- TASK GOAL
Give back every line of the data, transcribed exactly.

- RECORDED INFORMATION
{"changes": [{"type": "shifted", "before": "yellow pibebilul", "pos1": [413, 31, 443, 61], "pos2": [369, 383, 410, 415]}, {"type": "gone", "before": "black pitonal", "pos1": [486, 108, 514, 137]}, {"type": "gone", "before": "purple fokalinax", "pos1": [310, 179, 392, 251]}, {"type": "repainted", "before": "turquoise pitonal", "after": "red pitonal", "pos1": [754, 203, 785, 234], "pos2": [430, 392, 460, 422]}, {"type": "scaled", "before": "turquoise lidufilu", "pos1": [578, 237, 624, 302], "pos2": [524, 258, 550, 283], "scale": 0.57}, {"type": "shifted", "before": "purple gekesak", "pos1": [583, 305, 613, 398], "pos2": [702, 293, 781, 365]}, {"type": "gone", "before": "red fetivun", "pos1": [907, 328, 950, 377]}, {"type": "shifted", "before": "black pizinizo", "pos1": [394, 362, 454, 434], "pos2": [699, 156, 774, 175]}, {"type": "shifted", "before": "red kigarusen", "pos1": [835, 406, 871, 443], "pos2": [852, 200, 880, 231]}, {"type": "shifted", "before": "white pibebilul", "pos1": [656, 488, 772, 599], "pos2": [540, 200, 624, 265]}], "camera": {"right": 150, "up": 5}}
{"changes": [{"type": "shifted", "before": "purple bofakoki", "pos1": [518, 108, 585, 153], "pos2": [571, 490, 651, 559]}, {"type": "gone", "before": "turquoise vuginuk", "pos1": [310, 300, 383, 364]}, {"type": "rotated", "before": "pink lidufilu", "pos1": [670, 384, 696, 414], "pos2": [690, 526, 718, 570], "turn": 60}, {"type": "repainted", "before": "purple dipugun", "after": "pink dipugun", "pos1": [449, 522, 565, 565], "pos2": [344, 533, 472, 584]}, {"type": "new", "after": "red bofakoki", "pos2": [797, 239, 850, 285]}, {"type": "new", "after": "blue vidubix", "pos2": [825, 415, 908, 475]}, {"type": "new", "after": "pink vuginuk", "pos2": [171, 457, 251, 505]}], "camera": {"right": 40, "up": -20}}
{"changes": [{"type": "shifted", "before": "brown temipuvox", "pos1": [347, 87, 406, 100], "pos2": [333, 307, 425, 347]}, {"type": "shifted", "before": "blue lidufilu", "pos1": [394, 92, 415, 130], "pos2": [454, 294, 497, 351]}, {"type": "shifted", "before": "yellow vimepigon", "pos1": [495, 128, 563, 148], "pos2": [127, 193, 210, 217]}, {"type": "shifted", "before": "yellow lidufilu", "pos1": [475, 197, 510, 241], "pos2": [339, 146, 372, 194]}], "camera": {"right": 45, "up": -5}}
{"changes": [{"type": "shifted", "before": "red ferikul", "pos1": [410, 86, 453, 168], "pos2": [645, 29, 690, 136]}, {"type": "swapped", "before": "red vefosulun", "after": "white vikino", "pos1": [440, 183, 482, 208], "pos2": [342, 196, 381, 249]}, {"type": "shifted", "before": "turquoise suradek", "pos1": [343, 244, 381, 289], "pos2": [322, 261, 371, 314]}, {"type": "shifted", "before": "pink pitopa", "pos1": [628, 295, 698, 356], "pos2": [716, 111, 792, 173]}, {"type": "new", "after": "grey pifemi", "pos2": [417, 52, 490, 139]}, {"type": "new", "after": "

- EXERCISE SOLUTION
{"changes": [{"type": "shifted", "before": "yellow pibebilul", "pos1": [413, 31, 443, 61], "pos2": [369, 383, 410, 415]}, {"type": "gone", "before": "black pitonal", "pos1": [486, 108, 514, 137]}, {"type": "gone", "before": "purple fokalinax", "pos1": [310, 179, 392, 251]}, {"type": "repainted", "before": "turquoise pitonal", "after": "red pitonal", "pos1": [754, 203, 785, 234], "pos2": [430, 392, 460, 422]}, {"type": "scaled", "before": "turquoise lidufilu", "pos1": [578, 237, 624, 302], "pos2": [524, 258, 550, 283], "scale": 0.57}, {"type": "shifted", "before": "purple gekesak", "pos1": [583, 305, 613, 398], "pos2": [702, 293, 781, 365]}, {"type": "gone", "before": "red fetivun", "pos1": [907, 328, 950, 377]}, {"type": "shifted", "before": "black pizinizo", "pos1": [394, 362, 454, 434], "pos2": [699, 156, 774, 175]}, {"type": "shifted", "before": "red kigarusen", "pos1": [835, 406, 871, 443], "pos2": [852, 200, 880, 231]}, {"type": "shifted", "before": "white pibebilul", "pos1": [656, 488, 772, 599], "pos2": [540, 200, 624, 265]}], "camera": {"right": 150, "up": 5}}
{"changes": [{"type": "shifted", "before": "purple bofakoki", "pos1": [518, 108, 585, 153], "pos2": [571, 490, 651, 559]}, {"type": "gone", "before": "turquoise vuginuk", "pos1": [310, 300, 383, 364]}, {"type": "rotated", "before": "pink lidufilu", "pos1": [670, 384, 696, 414], "pos2": [690, 526, 718, 570], "turn": 60}, {"type": "repainted", "before": "purple dipugun", "after": "pink dipugun", "pos1": [449, 522, 565, 565], "pos2": [344, 533, 472, 584]}, {"type": "new", "after": "red bofakoki", "pos2": [797, 239, 850, 285]}, {"type": "new", "after": "blue vidubix", "pos2": [825, 415, 908, 475]}, {"type": "new", "after": "pink vuginuk", "pos2": [171, 457, 251, 505]}], "camera": {"right": 40, "up": -20}}
{"changes": [{"type": "shifted", "before": "brown temipuvox", "pos1": [347, 87, 406, 100], "pos2": [333, 307, 425, 347]}, {"type": "shifted", "before": "blue lidufilu", "pos1": [394, 92, 415, 130], "pos2": [454, 294, 497, 351]}, {"type": "shifted", "before": "yellow vimepigon", "pos1": [495, 128, 563, 148], "pos2": [127, 193, 210, 217]}, {"type": "shifted", "before": "yellow lidufilu", "pos1": [475, 197, 510, 241], "pos2": [339, 146, 372, 194]}], "camera": {"right": 45, "up": -5}}
{"changes": [{"type": "shifted", "before": "red ferikul", "pos1": [410, 86, 453, 168], "pos2": [645, 29, 690, 136]}, {"type": "swapped", "before": "red vefosulun", "after": "white vikino", "pos1": [440, 183, 482, 208], "pos2": [342, 196, 381, 249]}, {"type": "shifted", "before": "turquoise suradek", "pos1": [343, 244, 381, 289], "pos2": [322, 261, 371, 314]}, {"type": "shifted", "before": "pink pitopa", "pos1": [628, 295, 698, 356], "pos2": [716, 111, 792, 173]}, {"type": "new", "after": "grey pifemi", "pos2": [417, 52, 490, 139]}, {"type": "new", "after": "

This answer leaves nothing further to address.